## Listed records
■ ■ ■ ■ ■ ■ ■
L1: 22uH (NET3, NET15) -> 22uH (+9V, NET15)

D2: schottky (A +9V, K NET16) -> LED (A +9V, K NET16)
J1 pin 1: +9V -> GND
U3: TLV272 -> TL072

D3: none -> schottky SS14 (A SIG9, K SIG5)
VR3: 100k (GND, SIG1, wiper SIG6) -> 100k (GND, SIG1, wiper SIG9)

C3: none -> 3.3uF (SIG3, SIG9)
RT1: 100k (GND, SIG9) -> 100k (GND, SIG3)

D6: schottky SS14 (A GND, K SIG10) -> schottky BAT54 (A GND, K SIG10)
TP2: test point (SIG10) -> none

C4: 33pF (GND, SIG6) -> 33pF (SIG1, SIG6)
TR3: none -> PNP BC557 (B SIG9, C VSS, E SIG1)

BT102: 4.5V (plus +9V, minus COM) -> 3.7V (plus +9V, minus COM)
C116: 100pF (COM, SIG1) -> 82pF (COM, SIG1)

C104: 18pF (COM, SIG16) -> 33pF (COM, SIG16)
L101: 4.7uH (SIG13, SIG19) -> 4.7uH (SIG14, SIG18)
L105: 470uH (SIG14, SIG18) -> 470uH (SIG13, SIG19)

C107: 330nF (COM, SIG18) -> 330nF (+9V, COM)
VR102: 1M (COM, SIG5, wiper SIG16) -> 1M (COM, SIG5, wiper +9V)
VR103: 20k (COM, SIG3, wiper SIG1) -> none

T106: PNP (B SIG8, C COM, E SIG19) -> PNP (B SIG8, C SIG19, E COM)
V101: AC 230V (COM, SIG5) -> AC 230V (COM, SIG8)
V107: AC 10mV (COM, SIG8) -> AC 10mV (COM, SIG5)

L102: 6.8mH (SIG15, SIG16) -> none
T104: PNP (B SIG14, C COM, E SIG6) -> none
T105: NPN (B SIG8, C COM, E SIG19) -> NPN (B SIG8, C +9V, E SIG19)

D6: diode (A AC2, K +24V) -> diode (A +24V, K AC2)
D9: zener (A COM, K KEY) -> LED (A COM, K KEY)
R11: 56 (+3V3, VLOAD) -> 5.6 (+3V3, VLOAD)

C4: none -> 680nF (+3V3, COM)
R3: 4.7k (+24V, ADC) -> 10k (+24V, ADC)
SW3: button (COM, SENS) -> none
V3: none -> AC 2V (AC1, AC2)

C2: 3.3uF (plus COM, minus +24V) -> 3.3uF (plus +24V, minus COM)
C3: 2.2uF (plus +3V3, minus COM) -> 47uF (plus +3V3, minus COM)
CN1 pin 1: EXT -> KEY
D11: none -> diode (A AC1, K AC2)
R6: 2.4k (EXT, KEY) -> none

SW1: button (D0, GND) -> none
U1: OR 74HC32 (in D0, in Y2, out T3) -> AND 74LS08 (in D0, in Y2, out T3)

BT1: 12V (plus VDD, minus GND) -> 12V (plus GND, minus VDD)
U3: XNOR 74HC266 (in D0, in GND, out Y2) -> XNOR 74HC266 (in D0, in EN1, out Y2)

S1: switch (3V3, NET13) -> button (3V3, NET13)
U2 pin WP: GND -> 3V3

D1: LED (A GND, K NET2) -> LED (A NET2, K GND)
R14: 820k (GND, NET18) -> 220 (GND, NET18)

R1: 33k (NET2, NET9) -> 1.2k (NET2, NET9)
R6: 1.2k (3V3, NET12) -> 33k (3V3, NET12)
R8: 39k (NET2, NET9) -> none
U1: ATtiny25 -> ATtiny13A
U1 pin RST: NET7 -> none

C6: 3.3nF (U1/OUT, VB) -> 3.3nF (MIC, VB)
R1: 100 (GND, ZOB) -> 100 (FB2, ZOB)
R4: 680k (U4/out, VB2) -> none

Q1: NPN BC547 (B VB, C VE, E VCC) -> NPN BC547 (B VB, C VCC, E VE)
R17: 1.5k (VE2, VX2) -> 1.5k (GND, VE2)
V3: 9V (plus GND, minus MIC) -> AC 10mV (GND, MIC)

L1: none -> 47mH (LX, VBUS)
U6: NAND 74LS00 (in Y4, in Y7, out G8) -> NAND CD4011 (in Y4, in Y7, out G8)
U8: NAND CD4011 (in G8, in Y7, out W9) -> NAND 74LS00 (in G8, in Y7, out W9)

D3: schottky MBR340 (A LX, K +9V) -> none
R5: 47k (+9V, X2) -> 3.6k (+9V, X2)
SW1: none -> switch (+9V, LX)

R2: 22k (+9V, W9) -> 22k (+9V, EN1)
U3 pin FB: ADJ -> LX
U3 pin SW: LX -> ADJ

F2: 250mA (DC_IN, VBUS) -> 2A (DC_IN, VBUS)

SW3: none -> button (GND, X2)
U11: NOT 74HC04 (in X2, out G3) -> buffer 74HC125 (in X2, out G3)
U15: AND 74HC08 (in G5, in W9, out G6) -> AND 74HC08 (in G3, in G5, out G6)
■ ■ ■ ■ ■ ■ ■
## Task instructions
Figure out how many lines above include the string "button", then report that number and nothing else.

## Output below
4